§ LISTED ENTRIES
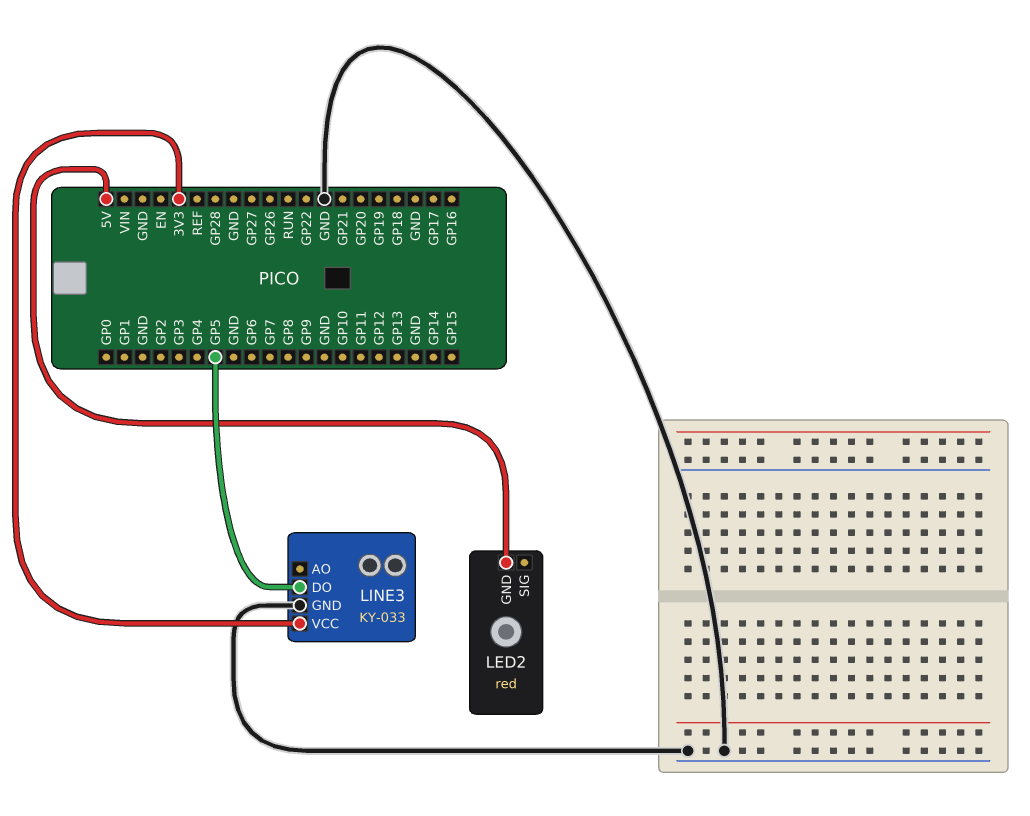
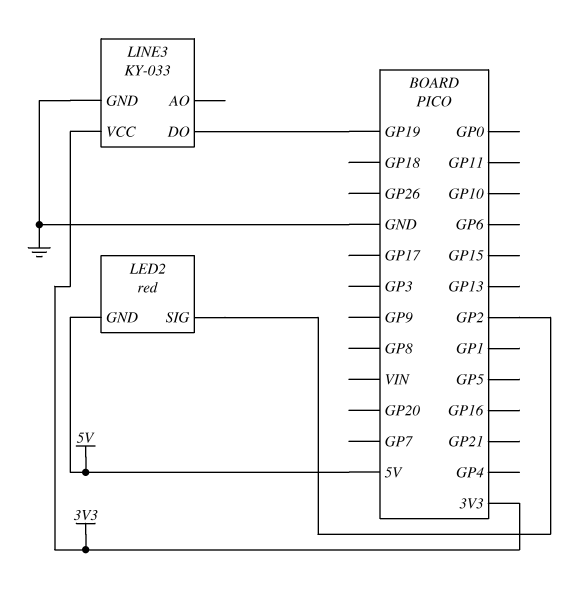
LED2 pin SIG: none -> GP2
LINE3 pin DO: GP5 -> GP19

--

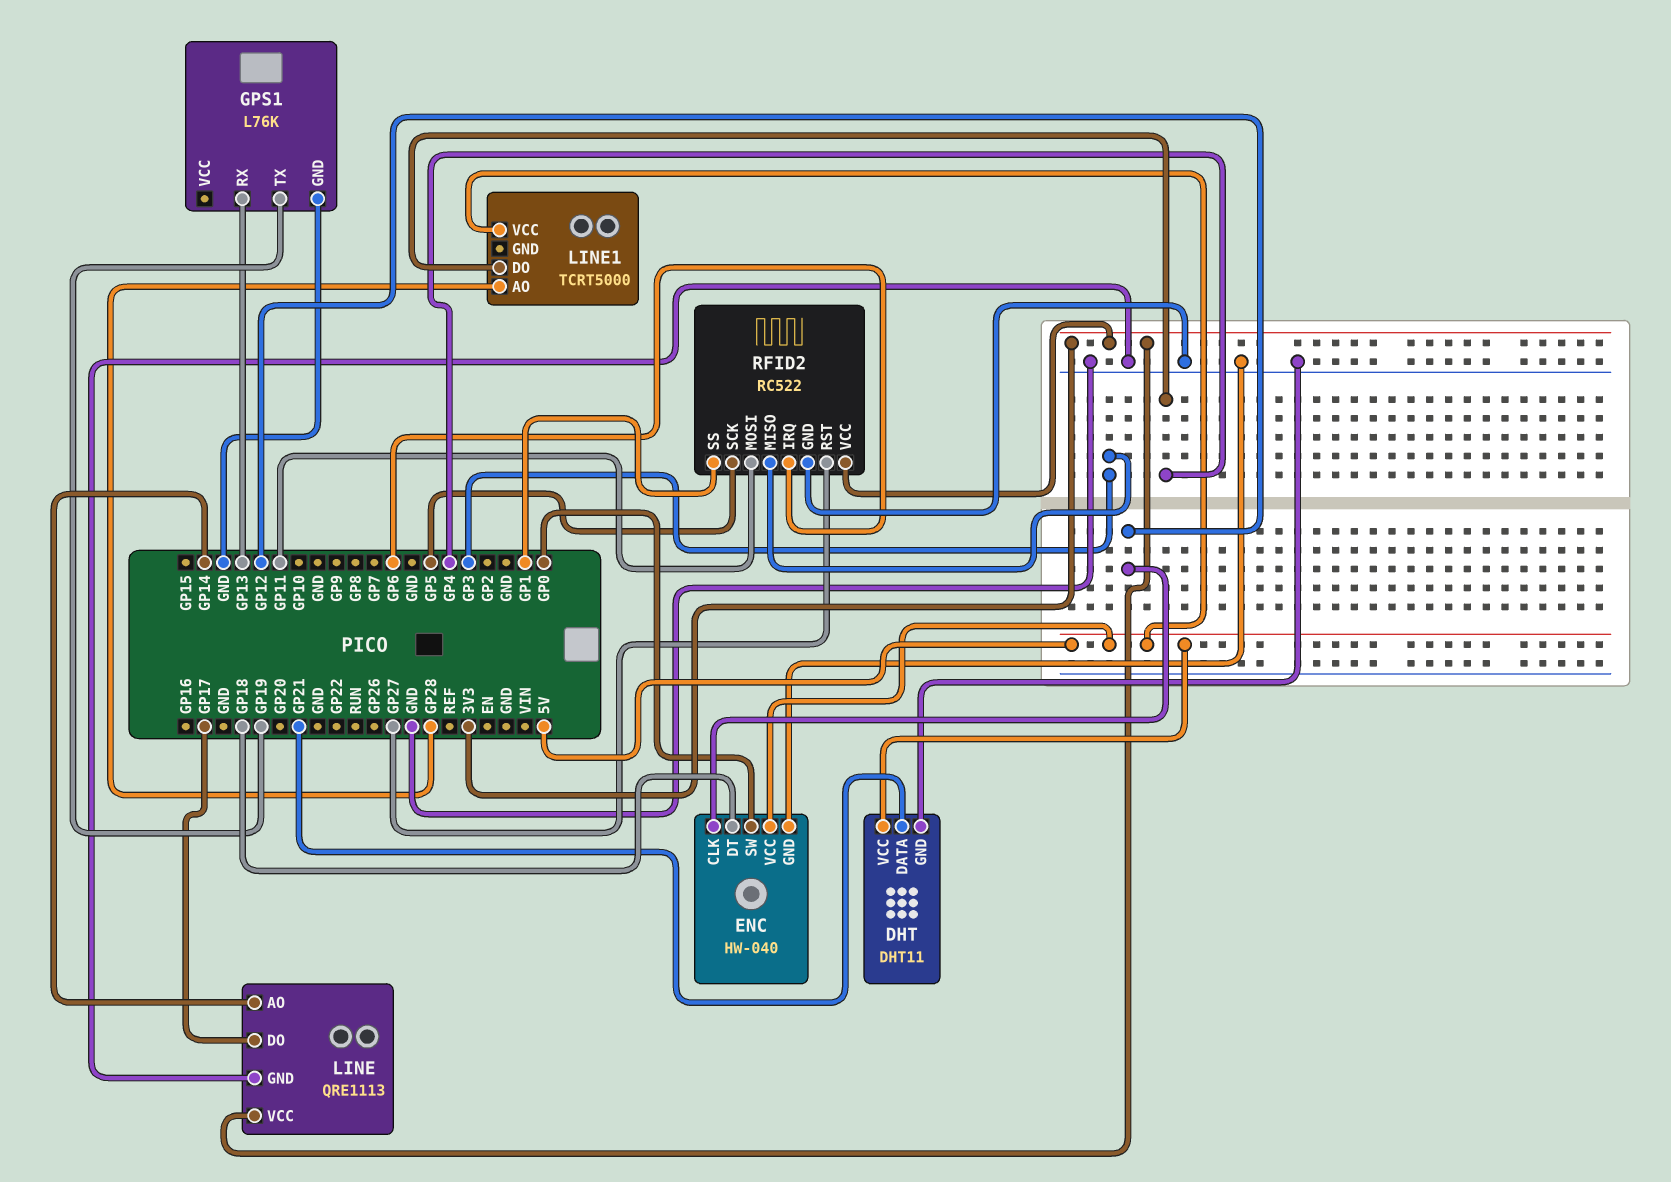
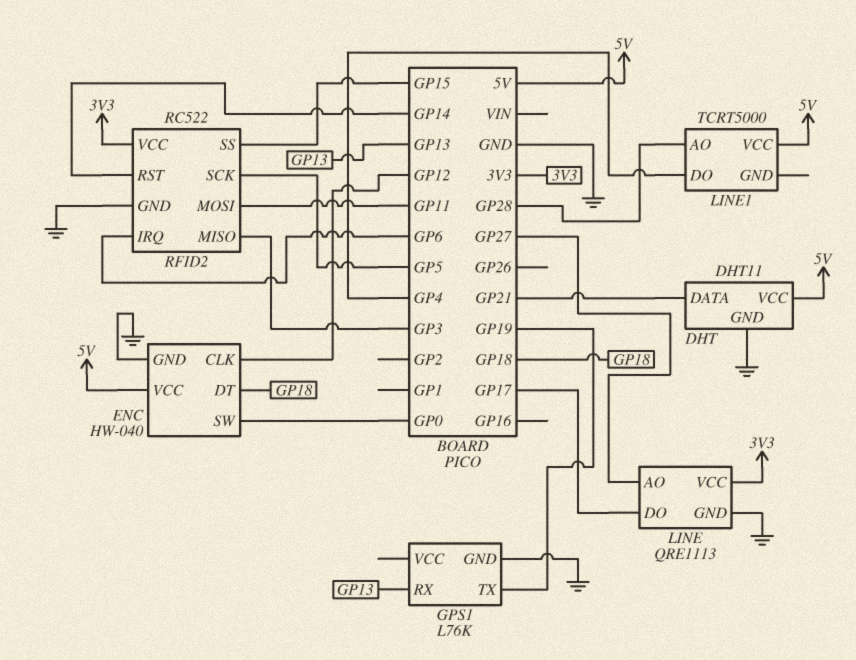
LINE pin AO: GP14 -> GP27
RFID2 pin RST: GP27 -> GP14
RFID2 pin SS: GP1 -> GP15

§ EXERCISE INSTRUCTIONS
From the entries above, write out only the lines starting at the line that holds "LINE pin AO: GP14 -> GP27" and ending at the line that holds "RFID2 pin SS: GP1 -> GP15", keeping both and matching them exactly.

§ RESPONSE FOR THIS EXERCISE
LINE pin AO: GP14 -> GP27
RFID2 pin RST: GP27 -> GP14
RFID2 pin SS: GP1 -> GP15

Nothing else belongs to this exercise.